- _Task brief_: Extract the rows below verbatim, starting with the row that contains "This is a 0.4" and continuing through the last row.

--- START OF Data provided ---

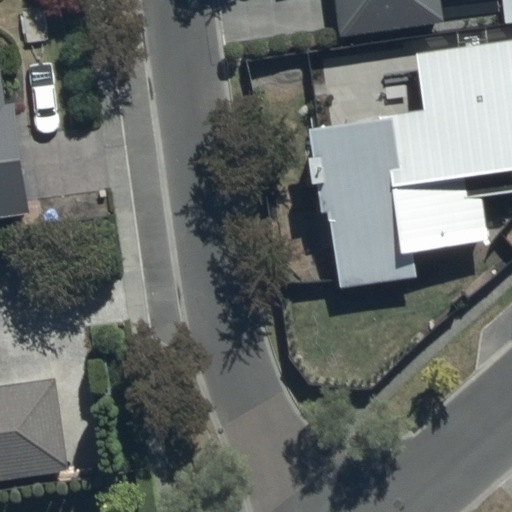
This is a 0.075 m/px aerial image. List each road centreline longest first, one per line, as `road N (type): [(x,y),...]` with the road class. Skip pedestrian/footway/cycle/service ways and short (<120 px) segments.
road 1 (residential): [(181,0),(227,328),(250,414),(315,511)]
road 2 (residential): [(394,511),(511,408)]
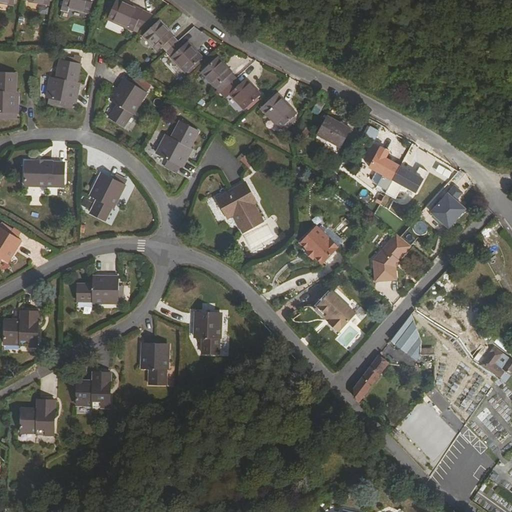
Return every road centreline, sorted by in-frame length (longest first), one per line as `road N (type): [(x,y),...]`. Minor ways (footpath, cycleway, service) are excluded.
road 1 (residential): [(494,206),(493,186),(435,141),(241,40),(182,0)]
road 2 (residential): [(334,387),(494,206)]
road 3 (residential): [(13,142),(70,135),(125,157),(163,205),(166,252)]
road 4 (residential): [(166,252),(236,283),(334,387)]
road 5 (residential): [(166,252),(142,315),(39,374)]
road 6 (residential): [(0,294),(99,248),(166,252)]
road 7 (residential): [(334,387),(449,497)]
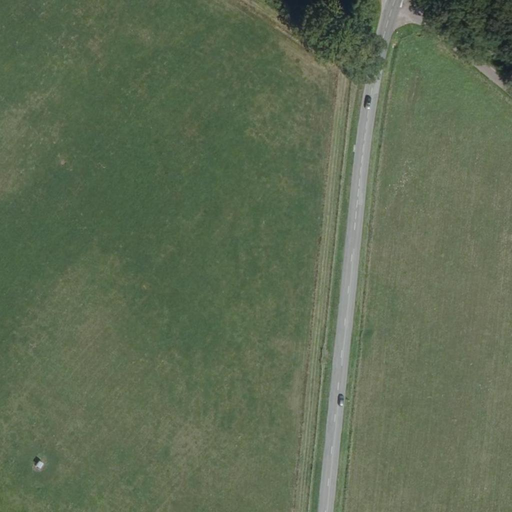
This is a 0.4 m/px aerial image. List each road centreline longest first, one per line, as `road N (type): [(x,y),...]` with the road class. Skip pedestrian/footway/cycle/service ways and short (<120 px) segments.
road 1 (secondary): [(316,511),(358,126),(388,0)]
road 2 (unclassified): [(511,90),(388,0)]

--- END OF Data provided ---

- _Answer below_:
This is a 0.4 m/px aerial image. List each road centreline longest first, one per line, as `road N (type): [(x,y),...]` with the road class. Skip pedestrian/footway/cycle/service ways and short (<120 px) segments.
road 1 (secondary): [(316,511),(358,126),(388,0)]
road 2 (unclassified): [(511,90),(388,0)]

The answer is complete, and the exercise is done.